Work item: Note how many lines in the material have "blue", and give only that figure.

Records provided:
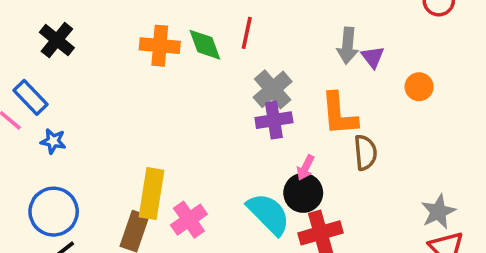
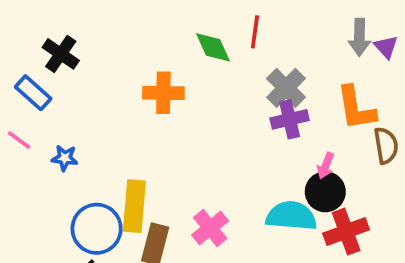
orange cross: (160, 46) -> (163, 93), moved
blue rectangle: (31, 97) -> (33, 93), moved
yellow rectangle: (151, 194) -> (134, 206), moved
blue circle: (54, 212) -> (97, 229), moved
cyan semicircle: (268, 214) -> (291, 216), turned -36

Expected output: 2